[Scene difference descriptions]
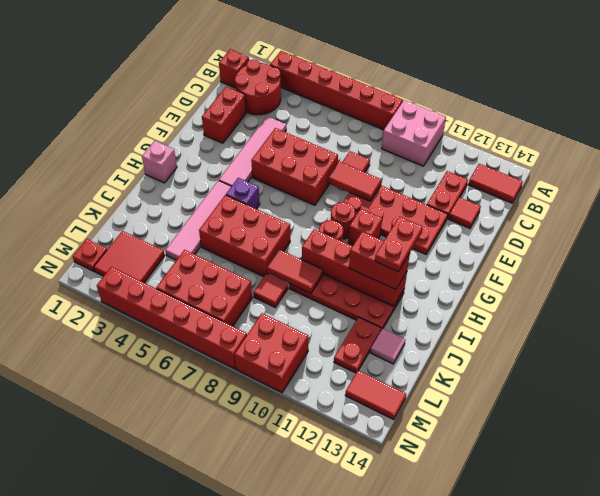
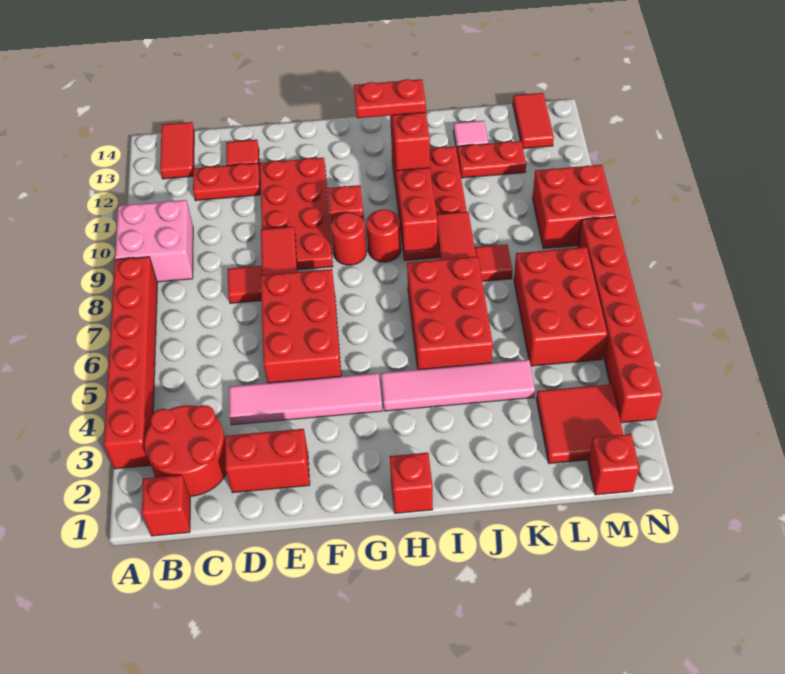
pink brick H1 level 1 -> red brick H1 level 1
purple brick H5 level 1 -> none
red plate M1 level 1 -> red brick M1 level 1

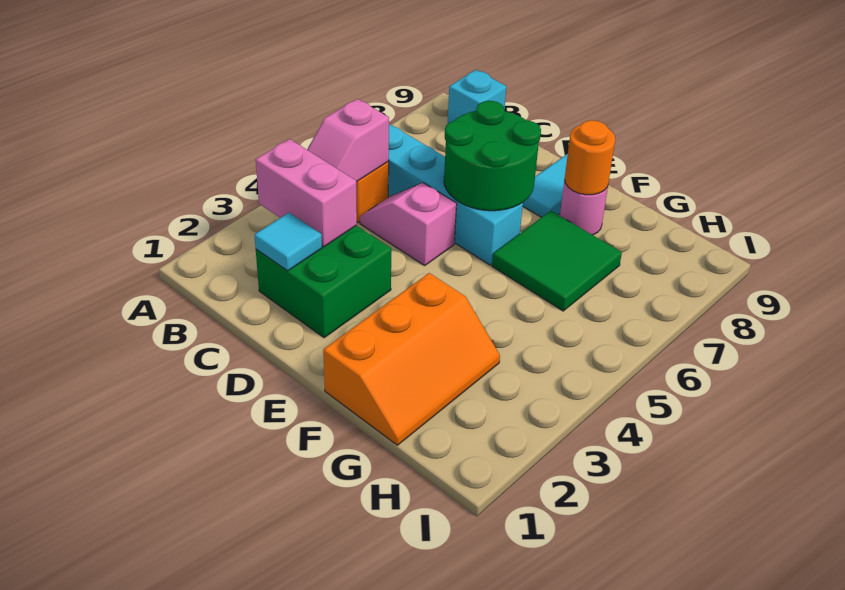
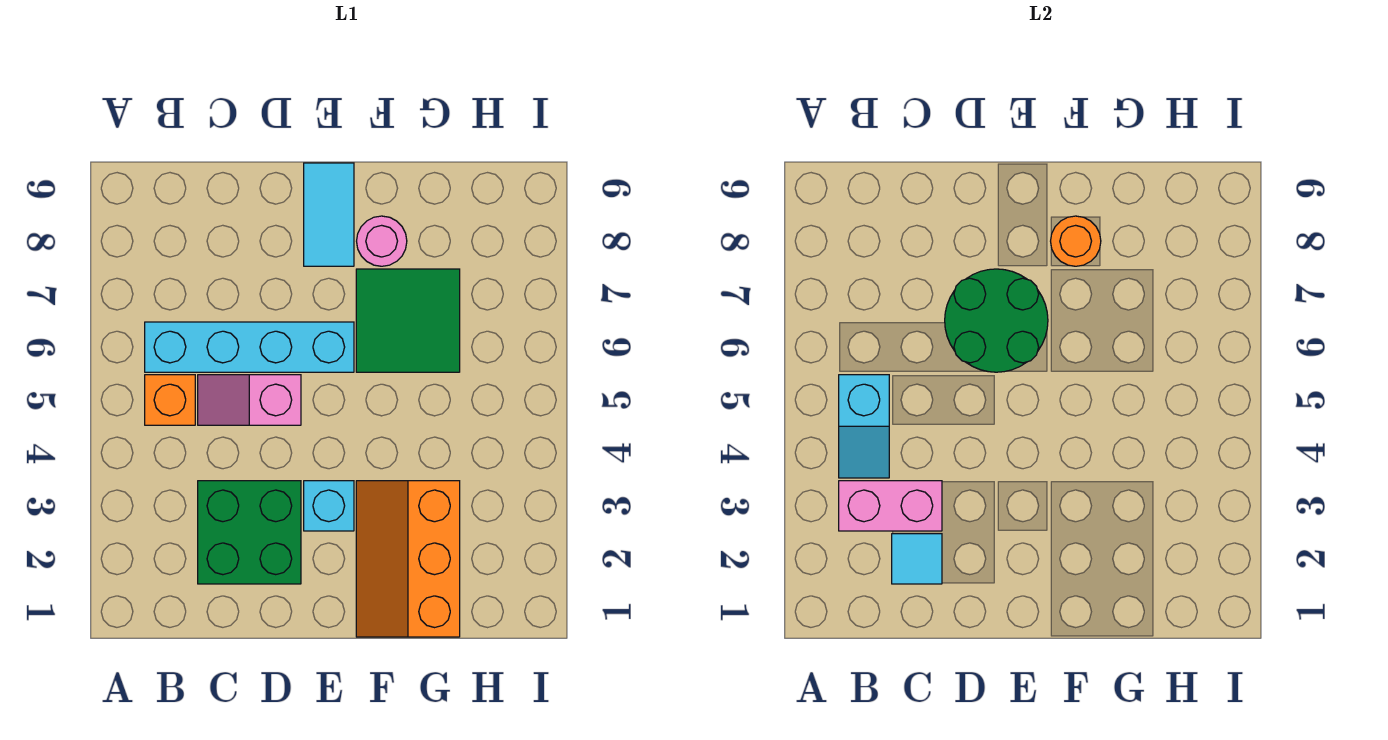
pink slope B4:B5 level 2 top 5 -> cyan slope B4:B5 level 2 top 5
cyan brick B9 level 1 -> cyan brick E3 level 1
orange slope F1:G3 level 1 top F -> orange slope F1:G3 level 1 top G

# PROBLEM REQUIREMENTS
For the word "pink", count the lines of the records above that hold it and state only that count.

# SOLUTION TO THIS EXERCISE
2